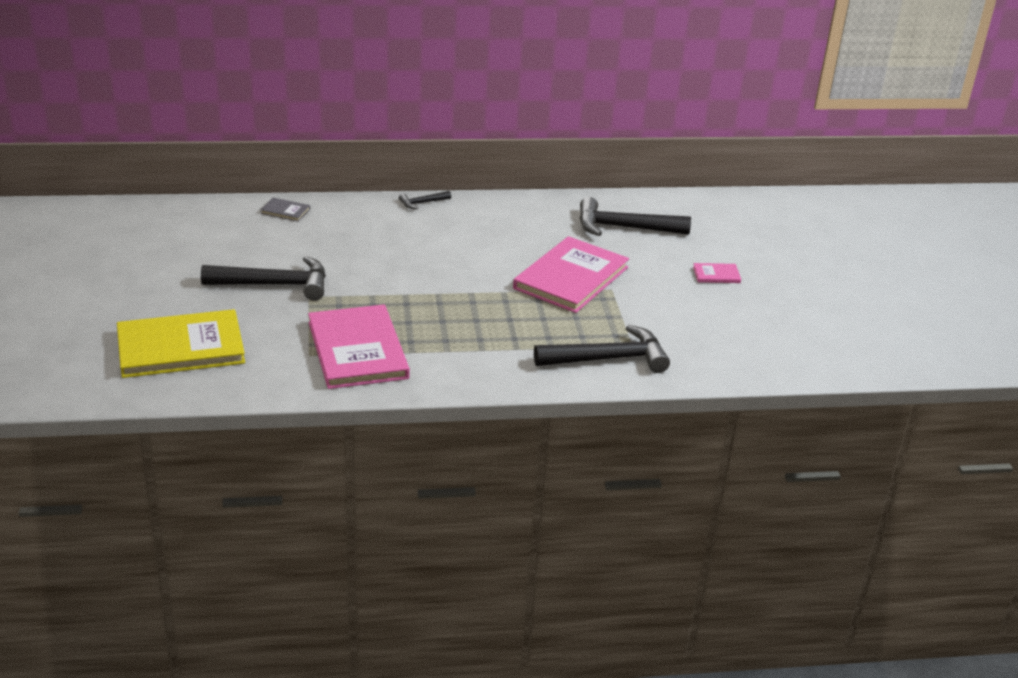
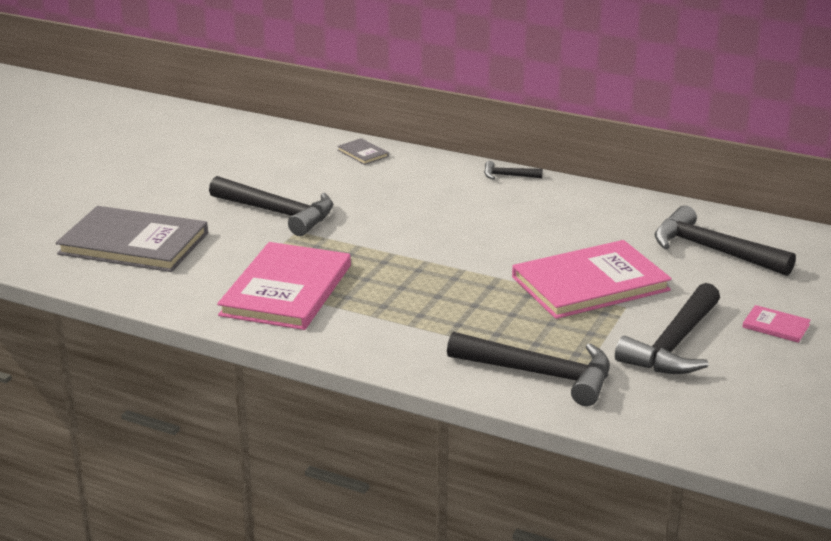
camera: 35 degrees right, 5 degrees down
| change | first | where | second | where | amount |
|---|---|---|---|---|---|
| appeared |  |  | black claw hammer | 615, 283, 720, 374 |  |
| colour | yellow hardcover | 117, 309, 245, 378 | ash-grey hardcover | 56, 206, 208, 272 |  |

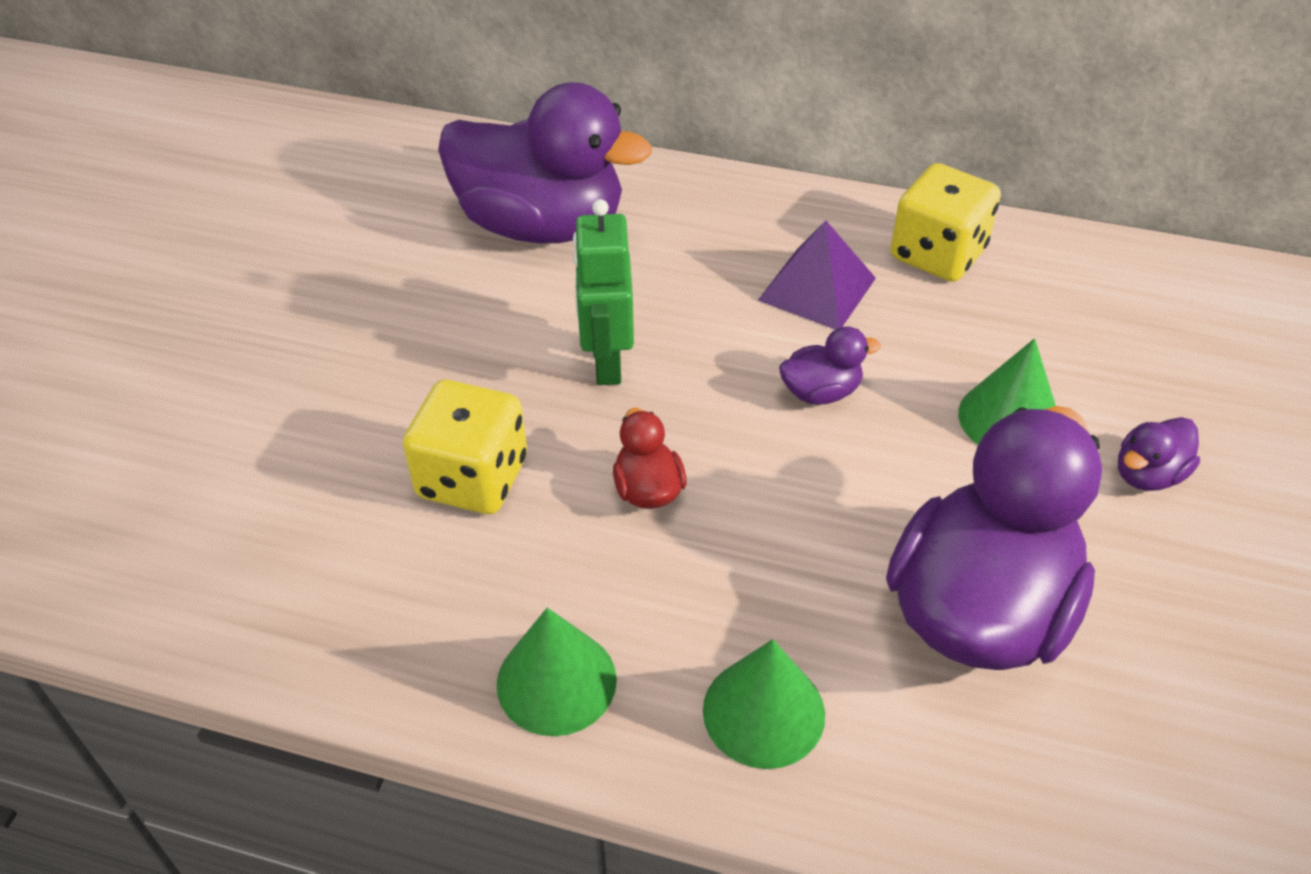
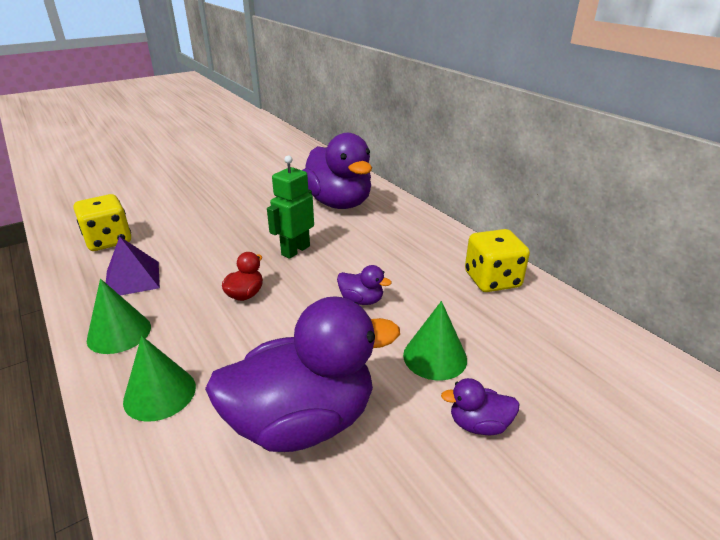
camera: 40 degrees right, 15 degrees down
| change | first | where | second | where | amount |
|---|---|---|---|---|---|
| relocated | yellow die | 403, 380, 527, 514 |  | 73, 194, 131, 251 |  |
| relocated | royal purple pyramid | 758, 220, 876, 329 |  | 106, 236, 160, 296 |  |

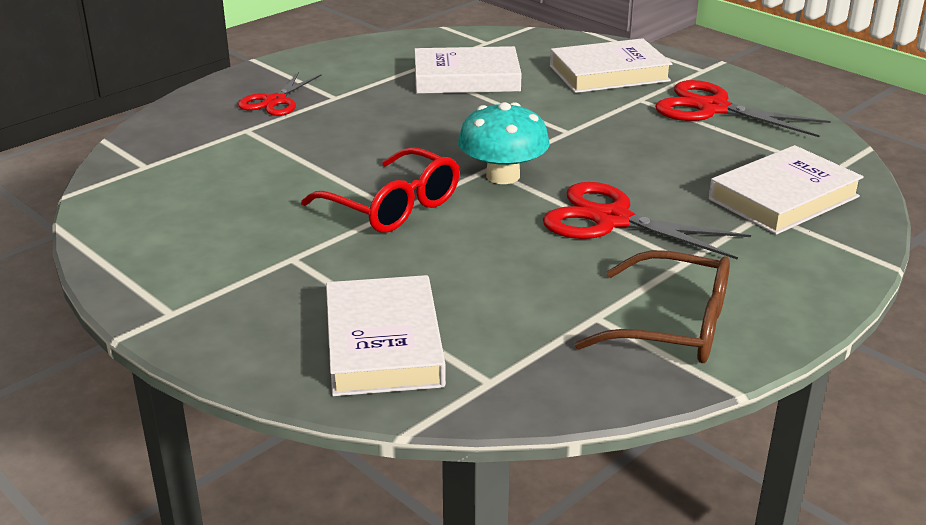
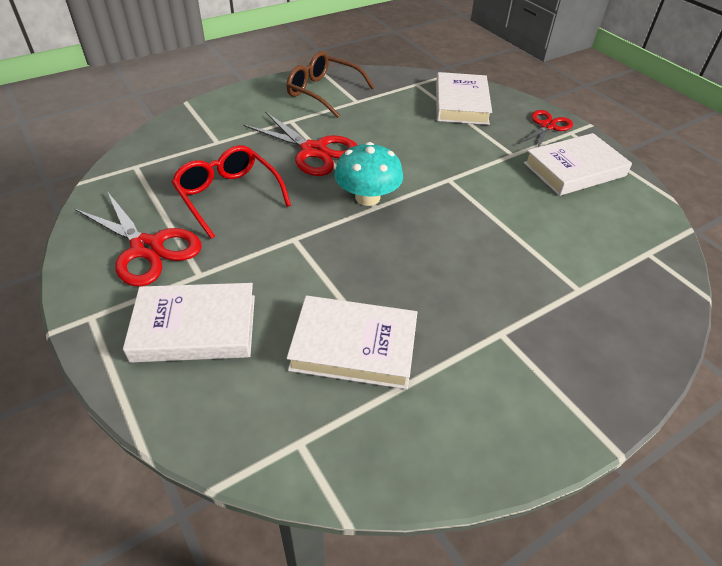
camera: 170 degrees left, 15 degrees up
| change | first | where | second | where | amount |
|---|---|---|---|---|---|
| relocated | red pair of scissors | 238, 72, 321, 116 |  | 519, 110, 573, 147 |  |
| relocated | red glasses | 301, 147, 459, 233 |  | 172, 145, 291, 239 |  |
| relocated | snow-white hardcover | 709, 145, 864, 235 |  | 524, 133, 632, 196 |  |

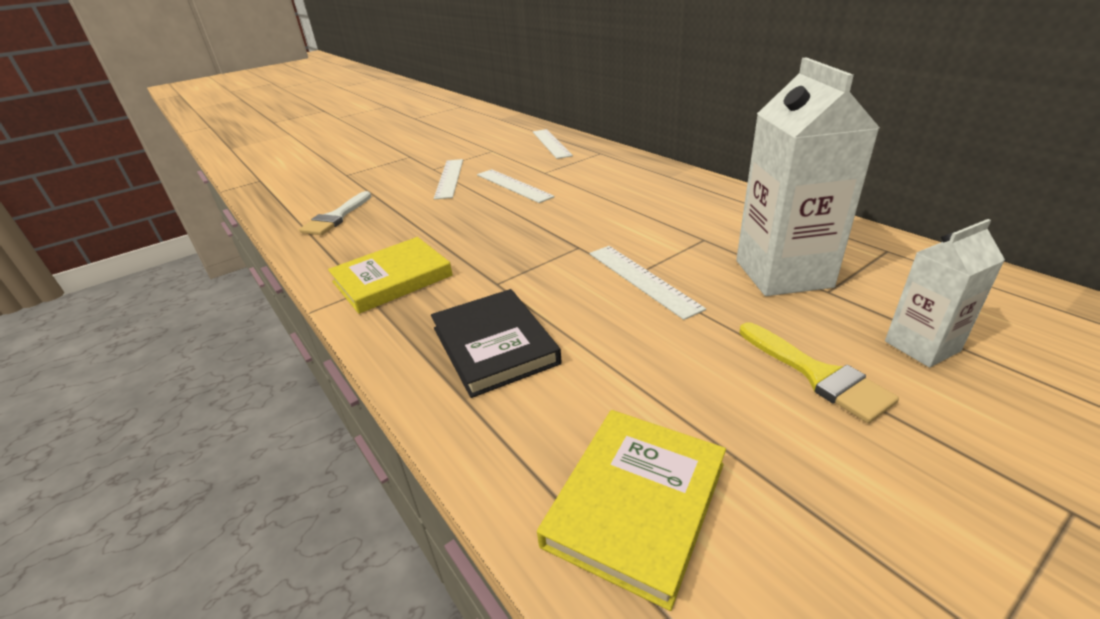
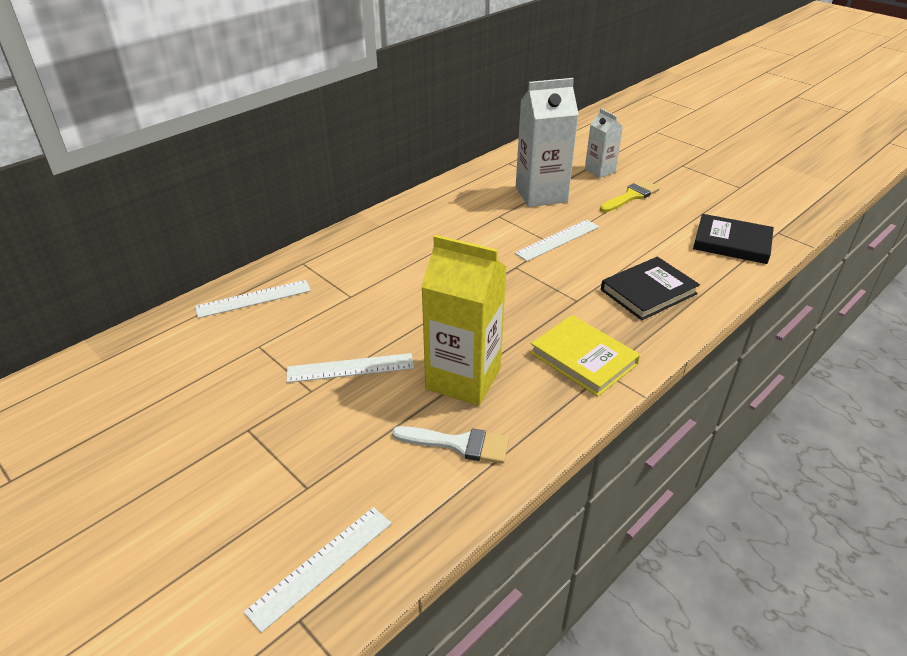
camera: 100 degrees left, 5 degrees up
| change | first | where | second | where | amount |
|---|---|---|---|---|---|
| appeared |  |  | yellow juice carton | 421, 235, 507, 406 |  |
| relocated | snow-white straightedge | 477, 169, 555, 203 |  | 244, 507, 392, 633 |  |
| colour | yellow hardcover | 537, 410, 726, 611 | black hardcover | 693, 214, 774, 264 |  |

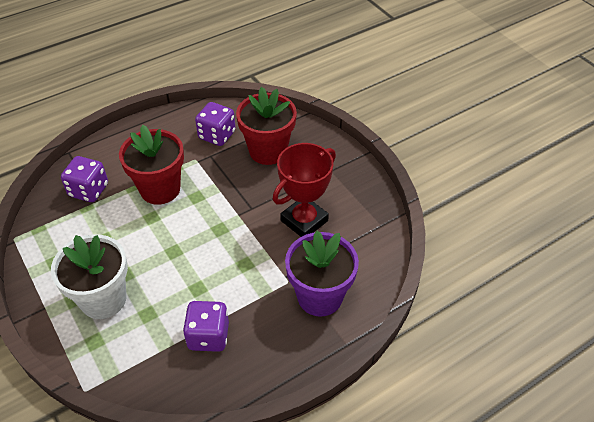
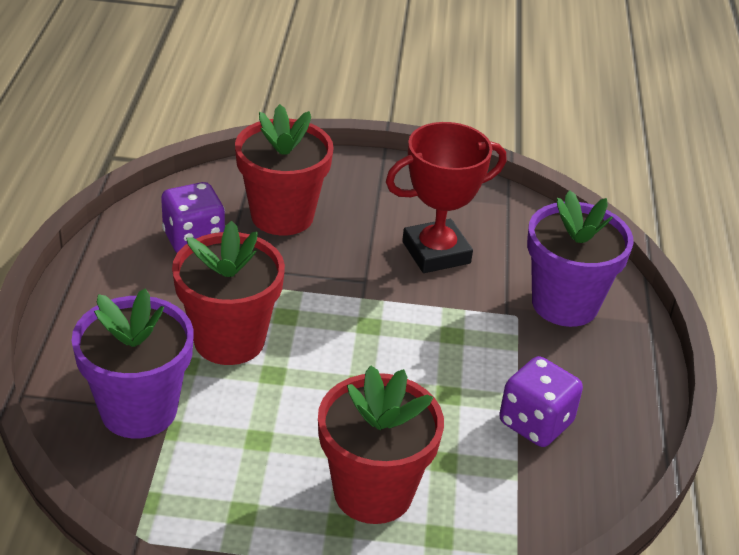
camera: 55 degrees left, 10 degrees down
| change | first | where | second | where | amount |
|---|---|---|---|---|---|
| exchanged | royal purple die | 61, 156, 108, 202 | royal purple flower pot | 71, 288, 194, 439 |  |
| colour | snow-white flower pot | 51, 234, 128, 319 | red flower pot | 318, 365, 444, 524 |  |
| spun | red award cup | 273, 143, 336, 237 |  | 386, 122, 506, 273 | 75 degrees clockwise |

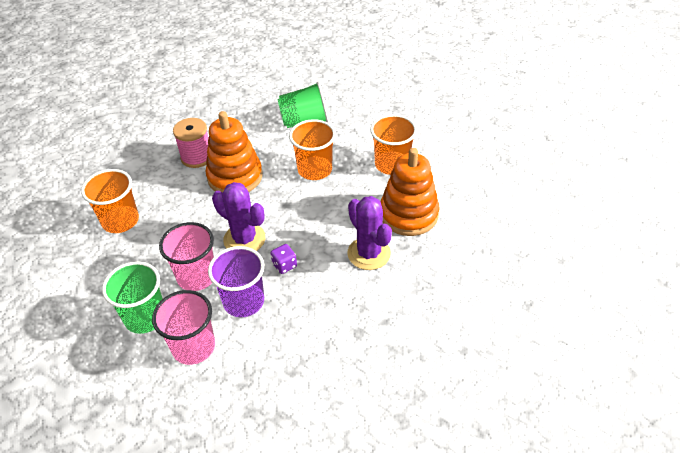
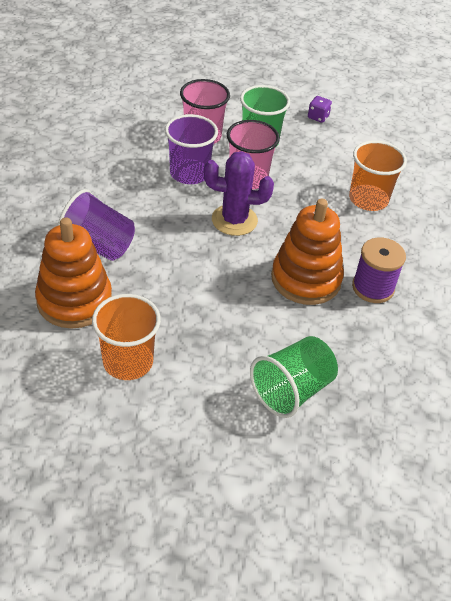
camera: 145 degrees right, 0 degrees up
| change | first | where | second | where | amount |
|---|---|---|---|---|---|
| missing | bright orange tumbler | 289, 119, 336, 180 |  |  |  |
| relocated | royal purple die | 270, 244, 297, 274 |  | 308, 96, 332, 123 |  |
| exchanged | royal purple saguaro cactus | 347, 196, 392, 270 | royal purple tumbler | 58, 189, 135, 261 |  |
| colour | pink bobbin | 173, 118, 208, 168 | royal purple bobbin | 352, 237, 406, 303 |  |

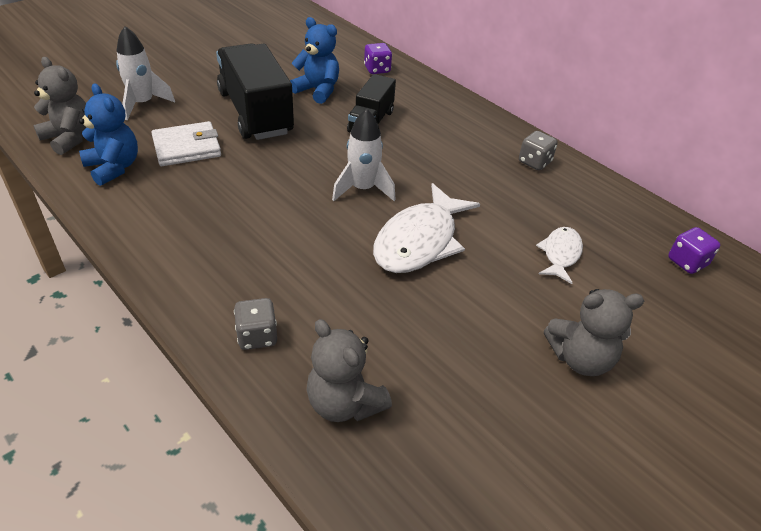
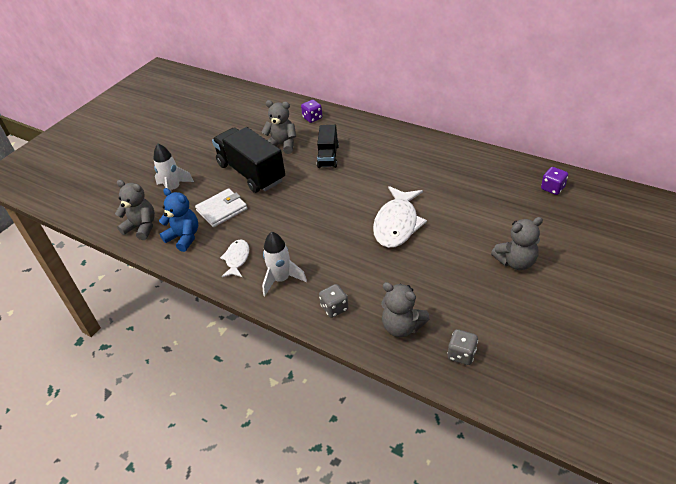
camera: 10 degrees left, 0 degrees up
| change | first | where | second | where | amount |
|---|---|---|---|---|---|
| relocated | snow-white spaceship | 332, 109, 396, 201 |  | 262, 232, 307, 296 |  |
| relocated | ash-grey die | 519, 131, 558, 170 |  | 447, 329, 478, 365 |  |
| relocated | snow-white toy fish | 536, 227, 583, 284 |  | 220, 239, 249, 277 |  |
| colour | royal blue teddy bear | 290, 17, 339, 104 | ash-grey teddy bear | 261, 100, 296, 154 |  |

=== PROBLEM DETAILS ===
Before you finish, make sure every line above has been repeated exactly and no picture remains in the copy.

=== REPLY TO THE EXERCISE ===
camera: 35 degrees right, 5 degrees down
| change | first | where | second | where | amount |
|---|---|---|---|---|---|
| appeared |  |  | black claw hammer | 615, 283, 720, 374 |  |
| colour | yellow hardcover | 117, 309, 245, 378 | ash-grey hardcover | 56, 206, 208, 272 |  |

camera: 40 degrees right, 15 degrees down
| change | first | where | second | where | amount |
|---|---|---|---|---|---|
| relocated | yellow die | 403, 380, 527, 514 |  | 73, 194, 131, 251 |  |
| relocated | royal purple pyramid | 758, 220, 876, 329 |  | 106, 236, 160, 296 |  |

camera: 170 degrees left, 15 degrees up
| change | first | where | second | where | amount |
|---|---|---|---|---|---|
| relocated | red pair of scissors | 238, 72, 321, 116 |  | 519, 110, 573, 147 |  |
| relocated | red glasses | 301, 147, 459, 233 |  | 172, 145, 291, 239 |  |
| relocated | snow-white hardcover | 709, 145, 864, 235 |  | 524, 133, 632, 196 |  |

camera: 100 degrees left, 5 degrees up
| change | first | where | second | where | amount |
|---|---|---|---|---|---|
| appeared |  |  | yellow juice carton | 421, 235, 507, 406 |  |
| relocated | snow-white straightedge | 477, 169, 555, 203 |  | 244, 507, 392, 633 |  |
| colour | yellow hardcover | 537, 410, 726, 611 | black hardcover | 693, 214, 774, 264 |  |

camera: 55 degrees left, 10 degrees down
| change | first | where | second | where | amount |
|---|---|---|---|---|---|
| exchanged | royal purple die | 61, 156, 108, 202 | royal purple flower pot | 71, 288, 194, 439 |  |
| colour | snow-white flower pot | 51, 234, 128, 319 | red flower pot | 318, 365, 444, 524 |  |
| spun | red award cup | 273, 143, 336, 237 |  | 386, 122, 506, 273 | 75 degrees clockwise |

camera: 145 degrees right, 0 degrees up
| change | first | where | second | where | amount |
|---|---|---|---|---|---|
| missing | bright orange tumbler | 289, 119, 336, 180 |  |  |  |
| relocated | royal purple die | 270, 244, 297, 274 |  | 308, 96, 332, 123 |  |
| exchanged | royal purple saguaro cactus | 347, 196, 392, 270 | royal purple tumbler | 58, 189, 135, 261 |  |
| colour | pink bobbin | 173, 118, 208, 168 | royal purple bobbin | 352, 237, 406, 303 |  |

camera: 10 degrees left, 0 degrees up
| change | first | where | second | where | amount |
|---|---|---|---|---|---|
| relocated | snow-white spaceship | 332, 109, 396, 201 |  | 262, 232, 307, 296 |  |
| relocated | ash-grey die | 519, 131, 558, 170 |  | 447, 329, 478, 365 |  |
| relocated | snow-white toy fish | 536, 227, 583, 284 |  | 220, 239, 249, 277 |  |
| colour | royal blue teddy bear | 290, 17, 339, 104 | ash-grey teddy bear | 261, 100, 296, 154 |  |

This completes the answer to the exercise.